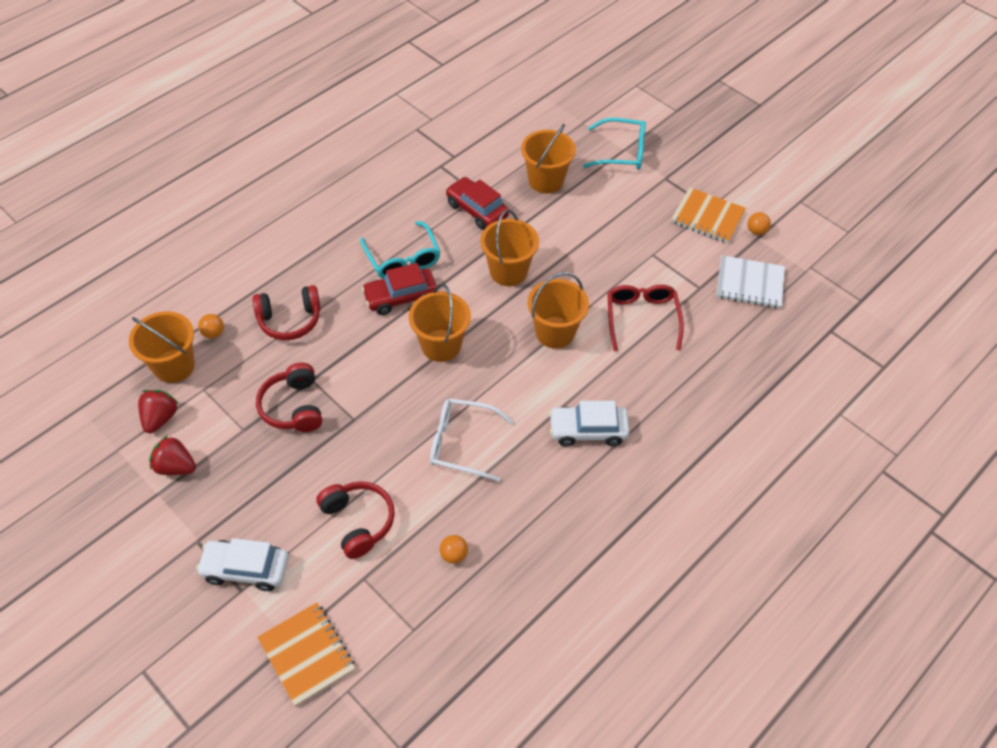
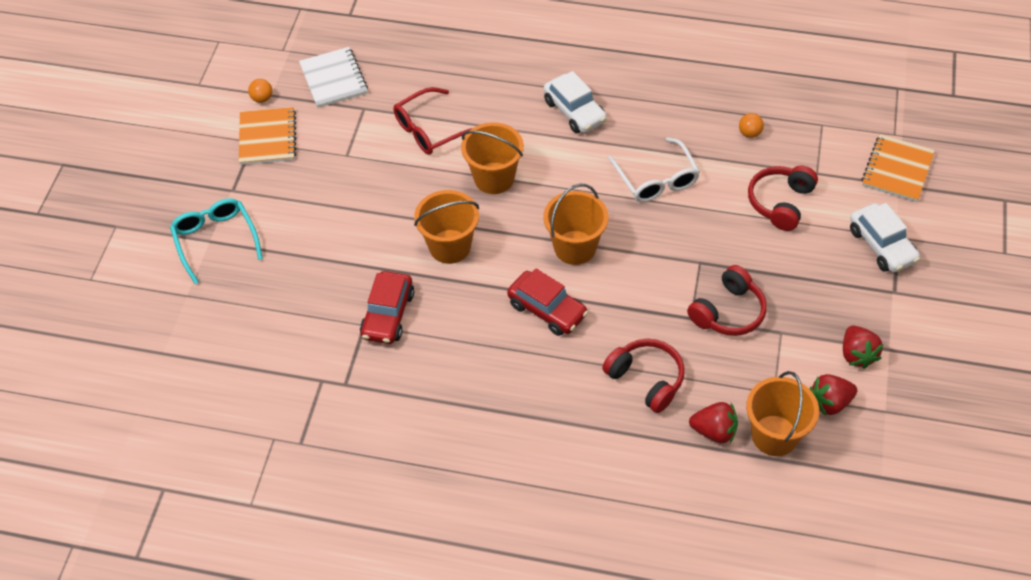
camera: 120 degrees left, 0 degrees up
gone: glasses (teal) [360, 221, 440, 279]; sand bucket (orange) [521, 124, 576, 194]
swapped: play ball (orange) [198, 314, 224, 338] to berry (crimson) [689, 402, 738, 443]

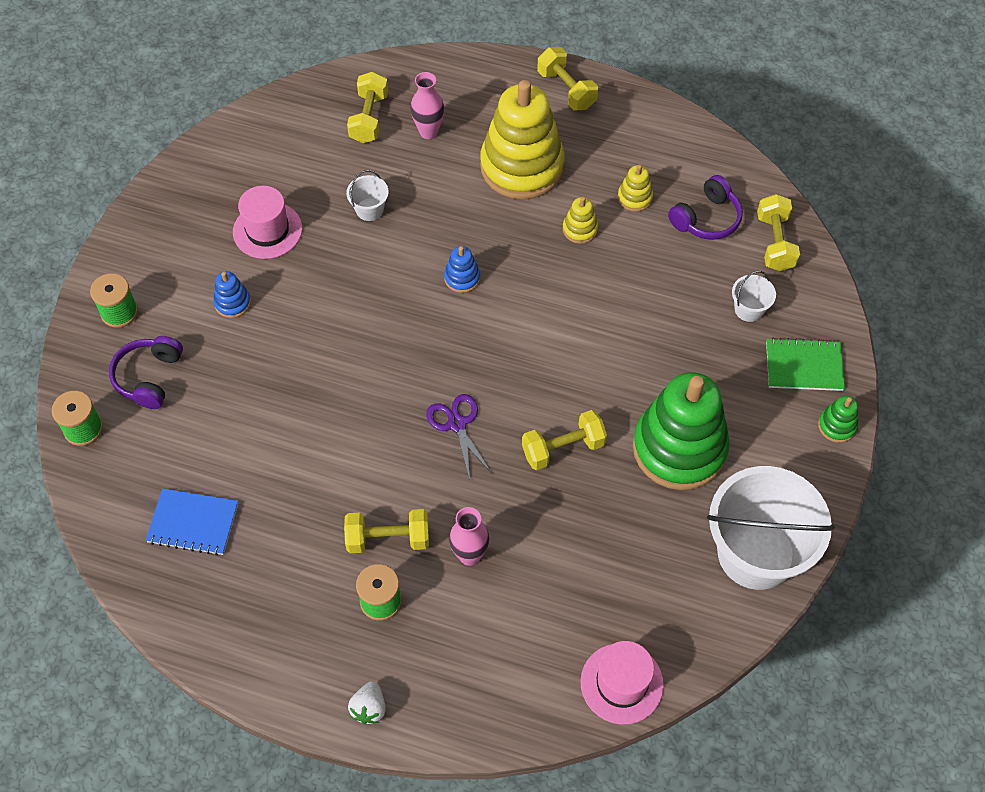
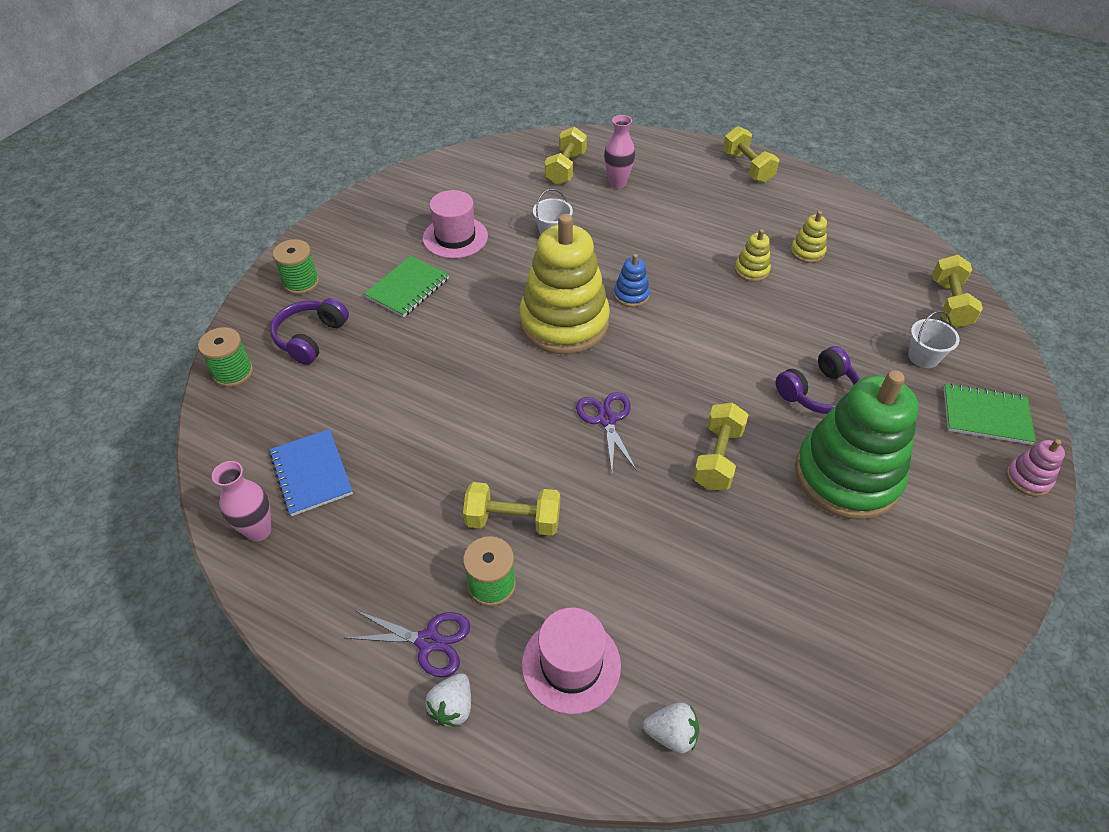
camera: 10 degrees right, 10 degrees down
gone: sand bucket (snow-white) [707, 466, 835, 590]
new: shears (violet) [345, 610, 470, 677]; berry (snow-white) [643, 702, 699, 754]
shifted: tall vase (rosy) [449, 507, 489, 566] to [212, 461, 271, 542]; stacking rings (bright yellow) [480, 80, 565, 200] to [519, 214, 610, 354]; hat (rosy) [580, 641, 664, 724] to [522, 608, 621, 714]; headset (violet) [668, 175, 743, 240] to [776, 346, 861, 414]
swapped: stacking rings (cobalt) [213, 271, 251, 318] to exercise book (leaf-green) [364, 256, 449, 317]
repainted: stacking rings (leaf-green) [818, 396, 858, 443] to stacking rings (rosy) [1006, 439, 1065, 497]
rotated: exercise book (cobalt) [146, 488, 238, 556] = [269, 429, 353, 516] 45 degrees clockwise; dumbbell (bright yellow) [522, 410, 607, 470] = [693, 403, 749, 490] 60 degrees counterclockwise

****

= TASK TO COMPLETE =
Reproduce the material exactly. Pictures stay out.

= TASK ANSWER =
camera: 120 degrees left, 0 degrees up
gone: glasses (teal) [360, 221, 440, 279]; sand bucket (orange) [521, 124, 576, 194]
swapped: play ball (orange) [198, 314, 224, 338] to berry (crimson) [689, 402, 738, 443]

camera: 10 degrees right, 10 degrees down
gone: sand bucket (snow-white) [707, 466, 835, 590]
new: shears (violet) [345, 610, 470, 677]; berry (snow-white) [643, 702, 699, 754]
shifted: tall vase (rosy) [449, 507, 489, 566] to [212, 461, 271, 542]; stacking rings (bright yellow) [480, 80, 565, 200] to [519, 214, 610, 354]; hat (rosy) [580, 641, 664, 724] to [522, 608, 621, 714]; headset (violet) [668, 175, 743, 240] to [776, 346, 861, 414]
swapped: stacking rings (cobalt) [213, 271, 251, 318] to exercise book (leaf-green) [364, 256, 449, 317]
repainted: stacking rings (leaf-green) [818, 396, 858, 443] to stacking rings (rosy) [1006, 439, 1065, 497]
rotated: exercise book (cobalt) [146, 488, 238, 556] = [269, 429, 353, 516] 45 degrees clockwise; dumbbell (bright yellow) [522, 410, 607, 470] = [693, 403, 749, 490] 60 degrees counterclockwise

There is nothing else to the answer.